• **Assigned task**:
Copy down every line of the data that follows exactly. Omit the pictures.

☆ ☆ ☆ ☆ ☆

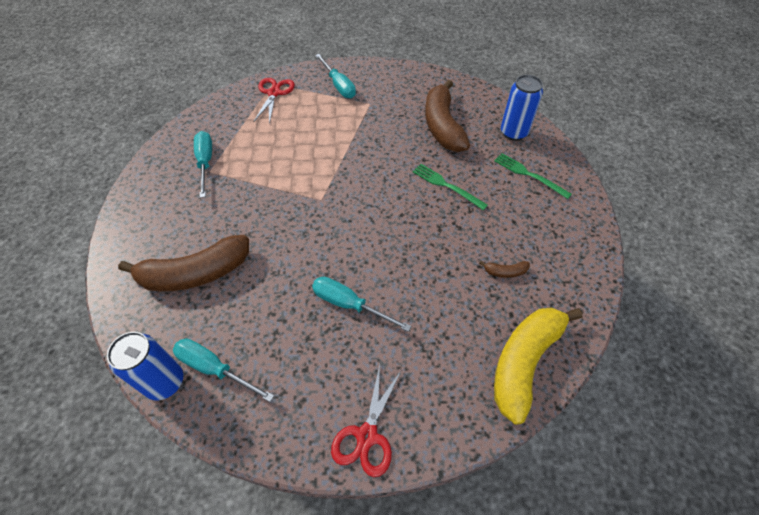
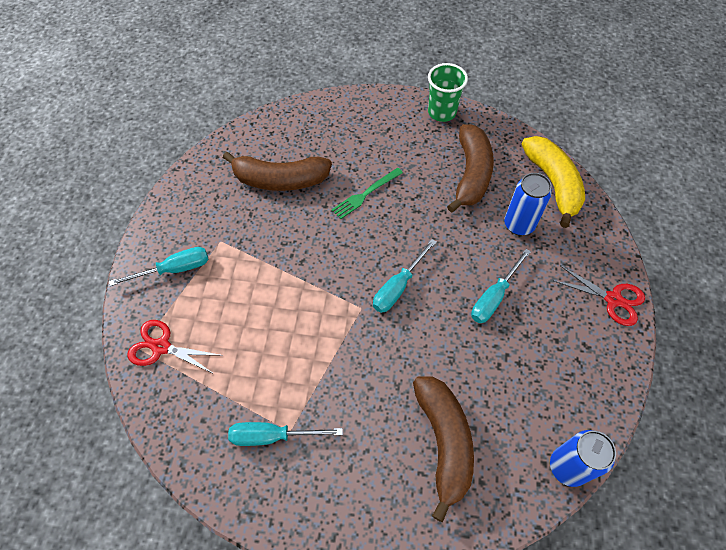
camera: 80 degrees left, 5 degrees up
(214, 369) = (555, 419): turquoise screwdriver -> turquoise screwdriver (398, 287)
(505, 272) = (471, 174): brown banana -> brown banana, size x2.49
(513, 133) = (307, 125): blue can -> blue can (519, 224)
(524, 361) = (553, 183): yellow banana -> yellow banana turned 150 degrees counterclockwise
(529, 175) = (366, 128): green fork -> none
(584, 236) = (442, 112): none -> green cup

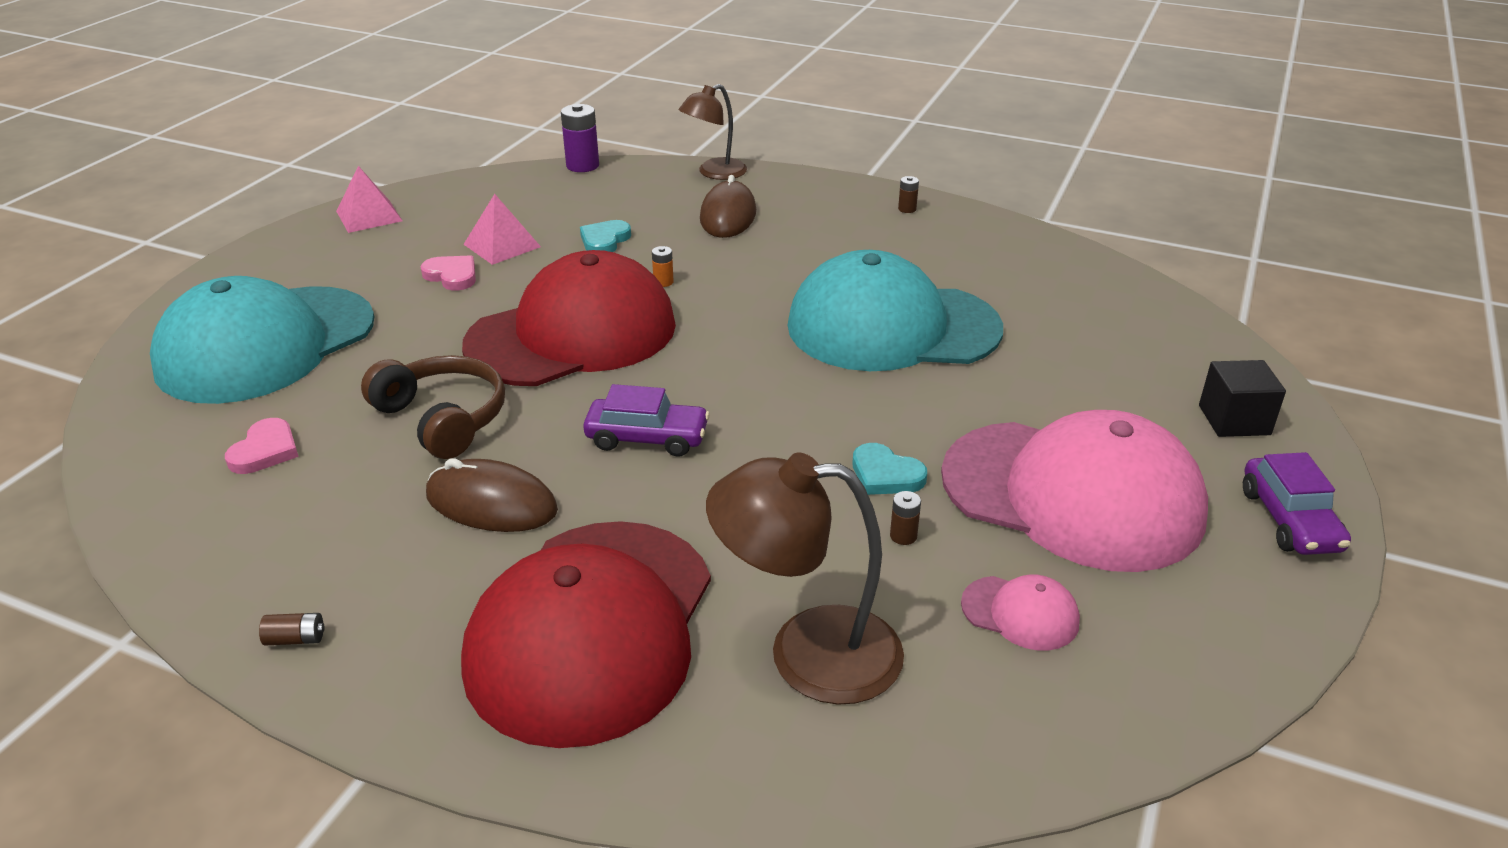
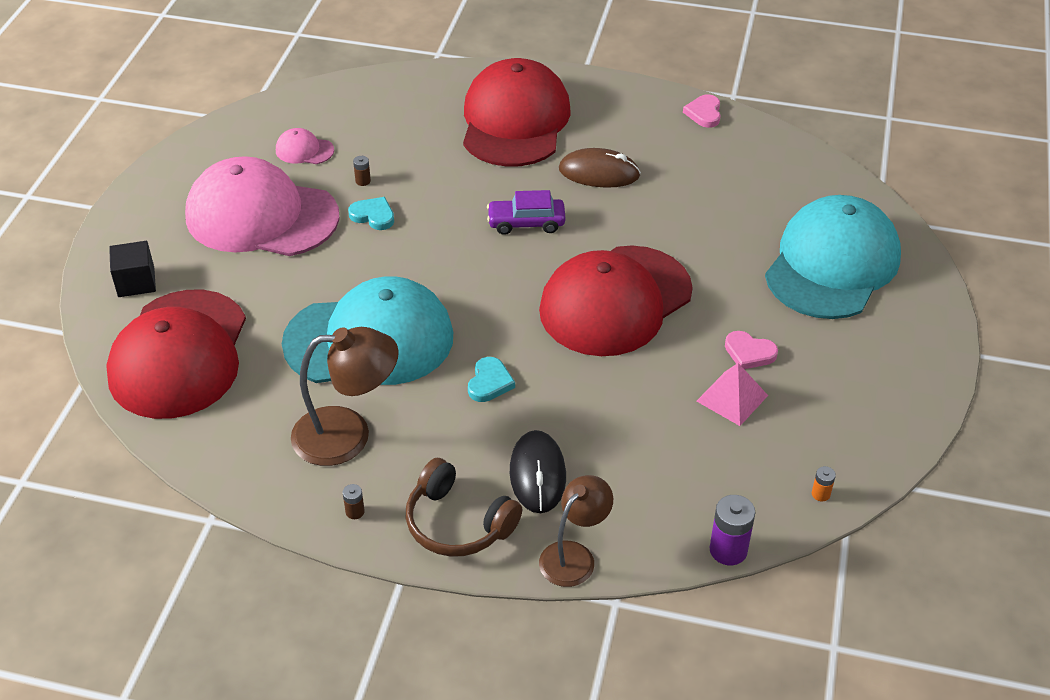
camera: 170 degrees right, 10 degrees up
(265, 450) = (754, 187): pink heart -> pink heart (704, 113)
(296, 639) = (651, 102): brown battery -> none
(369, 216) = (886, 425): pink pyramid -> none
(443, 418) = (663, 221): brown headphones -> brown headphones (458, 523)
(604, 240) = (642, 418): turquoise heart -> turquoise heart (489, 382)
(663, 282) = (567, 368): orange battery -> orange battery (820, 494)
(728, 215) = (537, 474): brown mouse -> black mouse
(807, 653) = (409, 122): brown lamp -> brown lamp (348, 435)
(1132, 335) = (179, 354): none -> red cap
(1289, 520) = (138, 215): purple car -> none

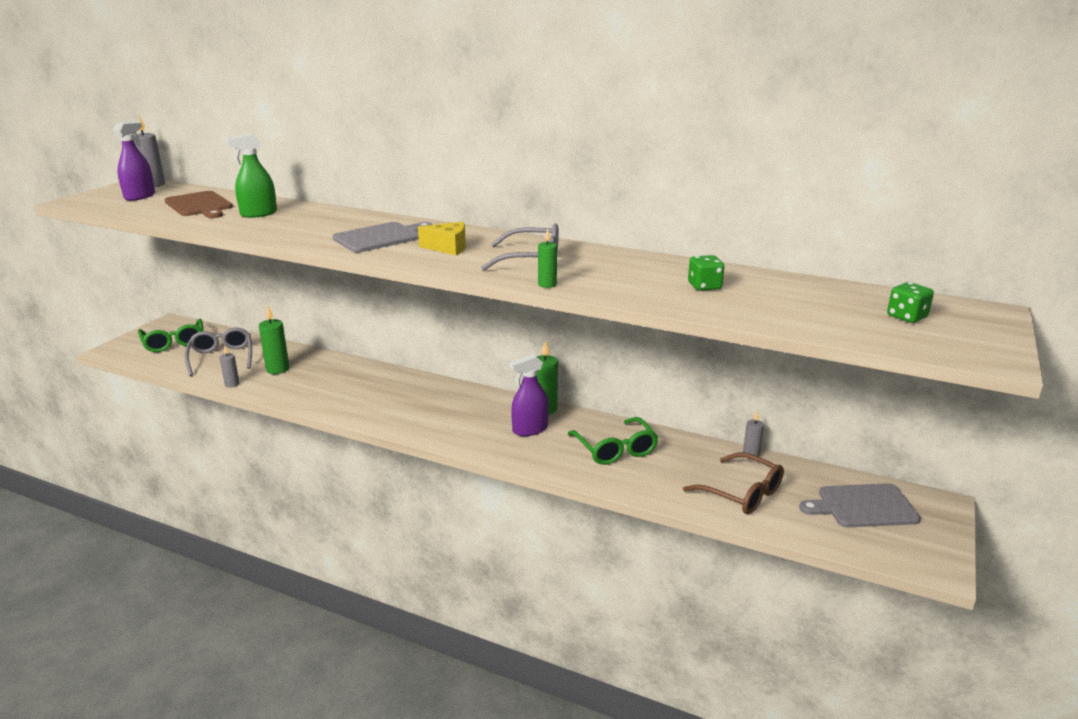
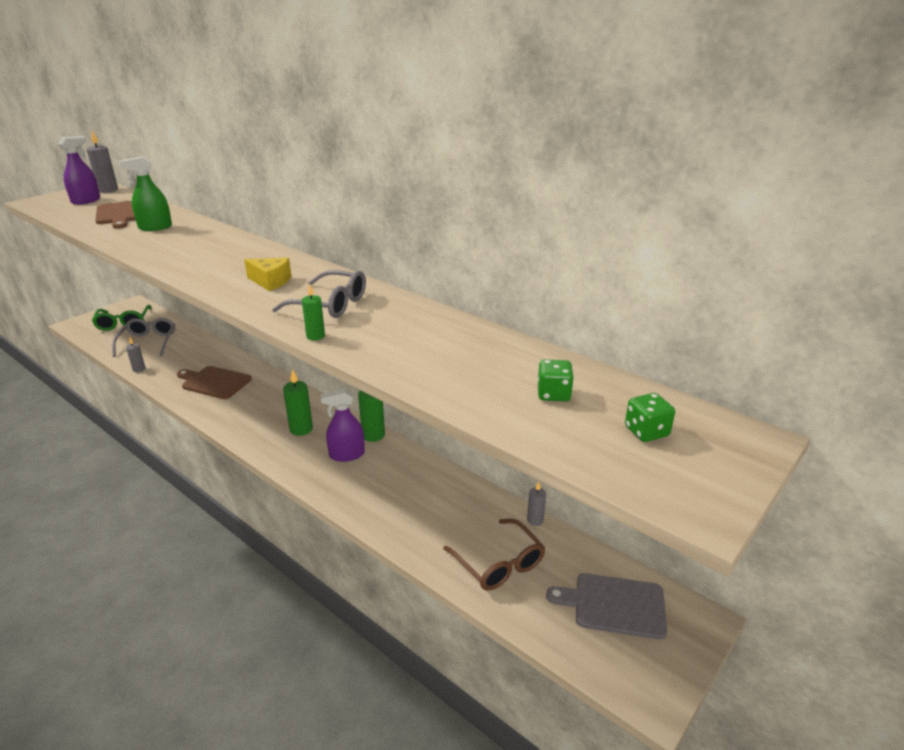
camera: 15 degrees right, 5 degrees up
(277, 369) = (182, 360): green candle -> green candle (301, 429)
(333, 385) = (214, 382): none -> brown cutting board
(380, 237) = (225, 263): grey cutting board -> none
(615, 449) = (409, 490): green glasses -> none
(704, 286) = (463, 359): green dice -> green dice (553, 394)

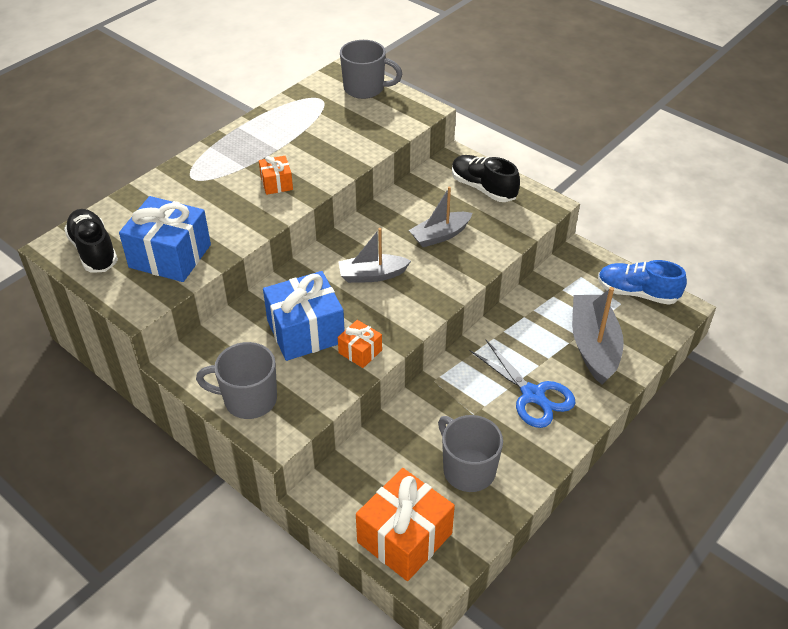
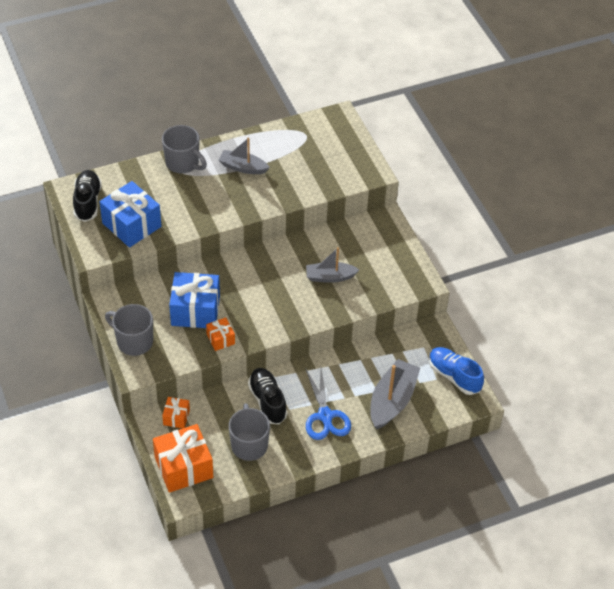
camera: 25 degrees right, 5 degrees up
(276, 183) = (231, 196): orange gift -> orange gift (176, 417)
(365, 89) = (344, 138): grey mug -> grey mug (183, 163)
(372, 275) = (263, 288): grey boat -> grey boat (243, 167)
(483, 188) = (387, 252): black shoe -> black shoe (267, 401)

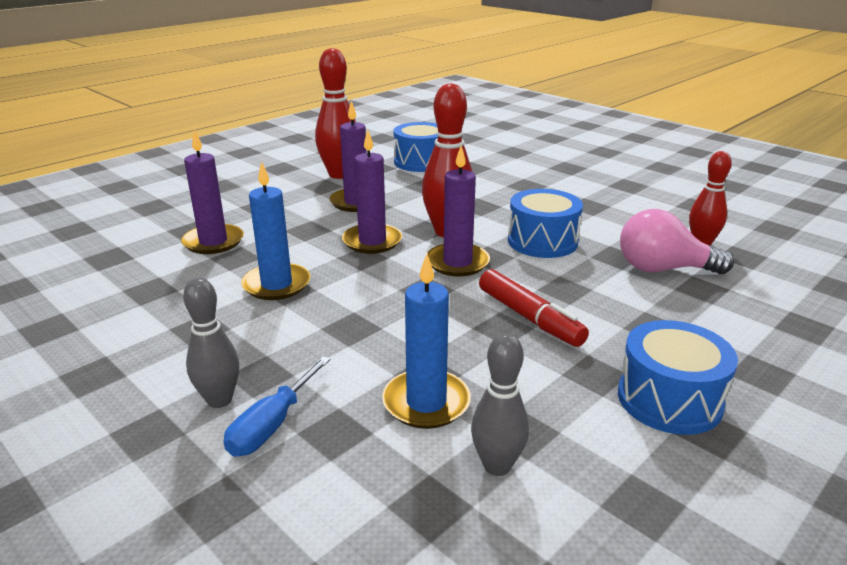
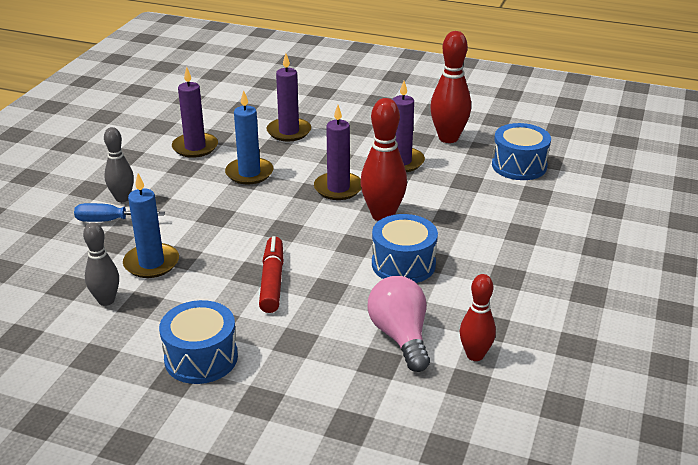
camera: 65 degrees right, 5 degrees up
(457, 263) = (333, 233): purple candle -> purple candle (195, 147)
(529, 317) = (272, 281): red marker -> red marker turned 150 degrees clockwise

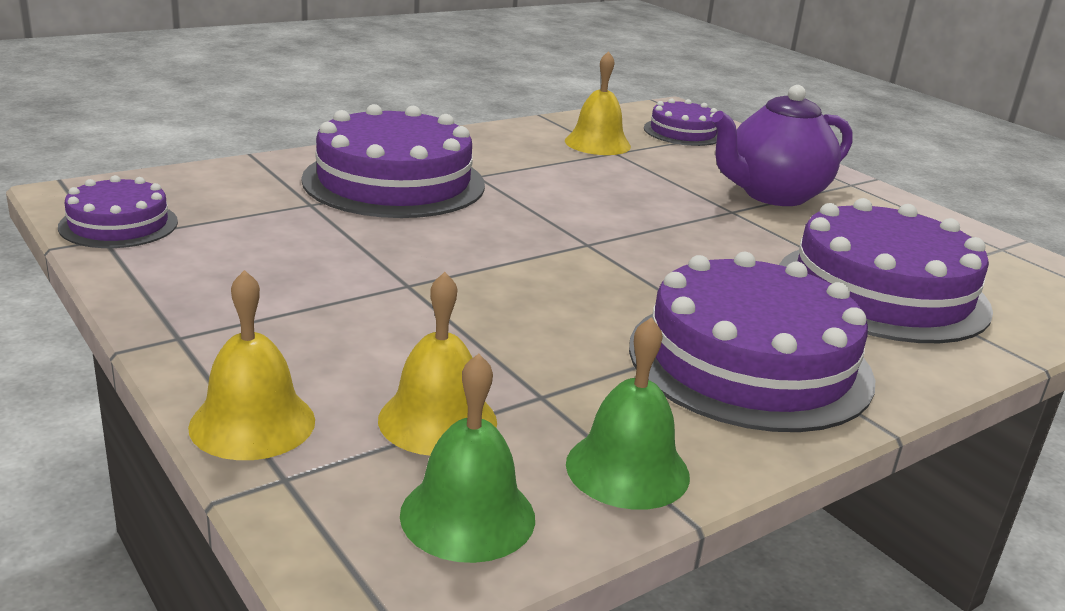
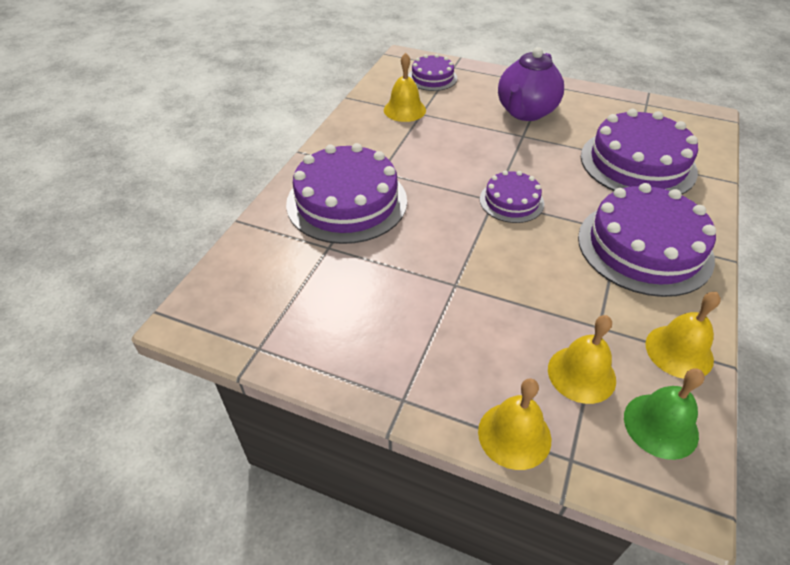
camera: 30 degrees left, 20 degrees up
(118, 224) = (249, 331): purple cake -> purple cake (511, 201)
(627, 469) = (679, 351): green bell -> yellow bell

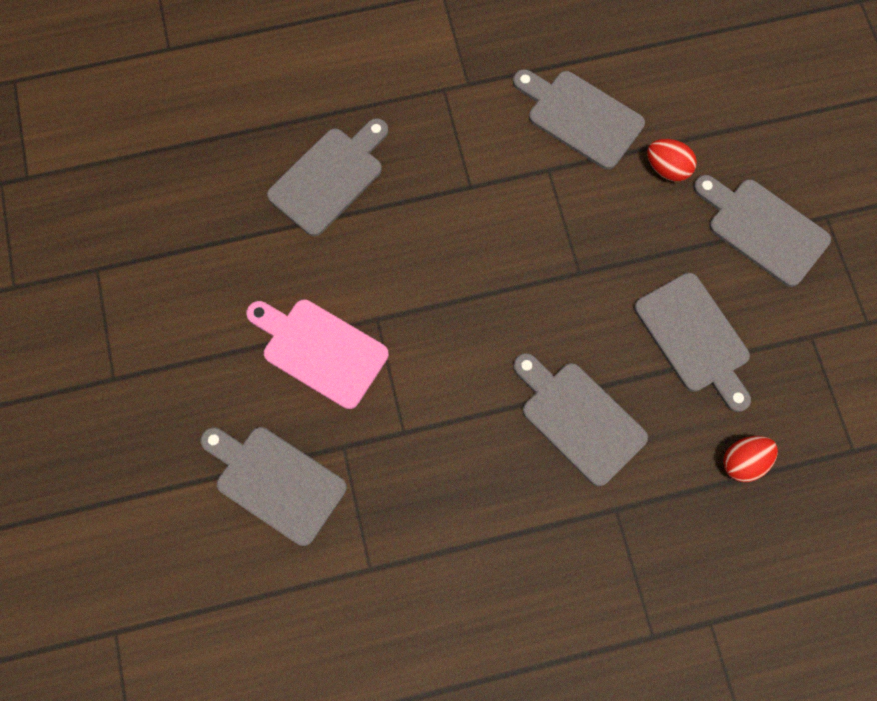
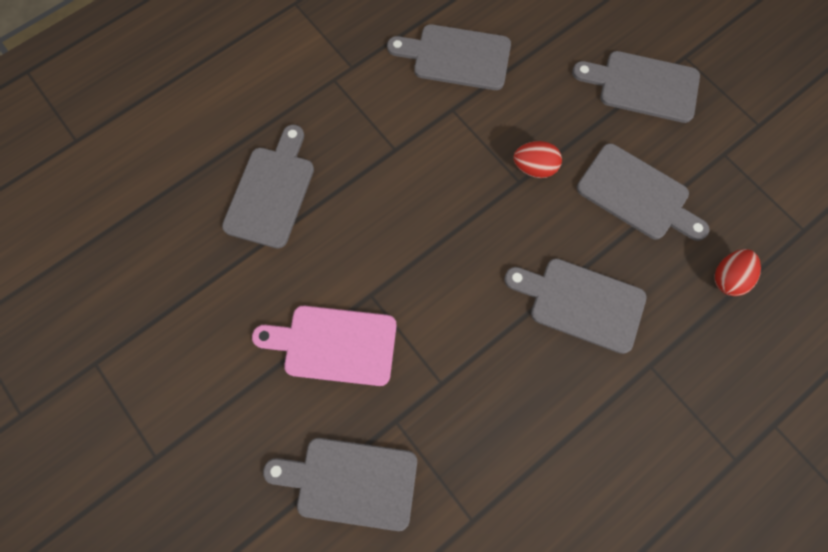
camera: 25 degrees left, 0 degrees up
(667, 168) = (545, 69): red egg -> red egg (534, 167)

☆ ☆ ☆ ☆ ☆

• **Your solution**:
camera: 80 degrees left, 5 degrees up
(214, 369) = (555, 419): turquoise screwdriver -> turquoise screwdriver (398, 287)
(505, 272) = (471, 174): brown banana -> brown banana, size x2.49
(513, 133) = (307, 125): blue can -> blue can (519, 224)
(524, 361) = (553, 183): yellow banana -> yellow banana turned 150 degrees counterclockwise
(529, 175) = (366, 128): green fork -> none
(584, 236) = (442, 112): none -> green cup

camera: 170 degrees right, 10 degrees up
(265, 450) = (754, 187): pink heart -> pink heart (704, 113)
(296, 639) = (651, 102): brown battery -> none
(369, 216) = (886, 425): pink pyramid -> none
(443, 418) = (663, 221): brown headphones -> brown headphones (458, 523)
(604, 240) = (642, 418): turquoise heart -> turquoise heart (489, 382)
(663, 282) = (567, 368): orange battery -> orange battery (820, 494)
(728, 215) = (537, 474): brown mouse -> black mouse
(807, 653) = (409, 122): brown lamp -> brown lamp (348, 435)
(1132, 335) = (179, 354): none -> red cap
(1289, 520) = (138, 215): purple car -> none

camera: 15 degrees right, 5 degrees up
(277, 369) = (182, 360): green candle -> green candle (301, 429)
(333, 385) = (214, 382): none -> brown cutting board
(380, 237) = (225, 263): grey cutting board -> none
(615, 449) = (409, 490): green glasses -> none
(704, 286) = (463, 359): green dice -> green dice (553, 394)

camera: 25 degrees right, 5 degrees up
(276, 183) = (231, 196): orange gift -> orange gift (176, 417)
(365, 89) = (344, 138): grey mug -> grey mug (183, 163)
(372, 275) = (263, 288): grey boat -> grey boat (243, 167)
(483, 188) = (387, 252): black shoe -> black shoe (267, 401)

camera: 65 degrees right, 5 degrees up
(457, 263) = (333, 233): purple candle -> purple candle (195, 147)
(529, 317) = (272, 281): red marker -> red marker turned 150 degrees clockwise

camera: 30 degrees left, 20 degrees up
(118, 224) = (249, 331): purple cake -> purple cake (511, 201)
(627, 469) = (679, 351): green bell -> yellow bell

camera: 25 degrees left, 0 degrees up
(667, 168) = (545, 69): red egg -> red egg (534, 167)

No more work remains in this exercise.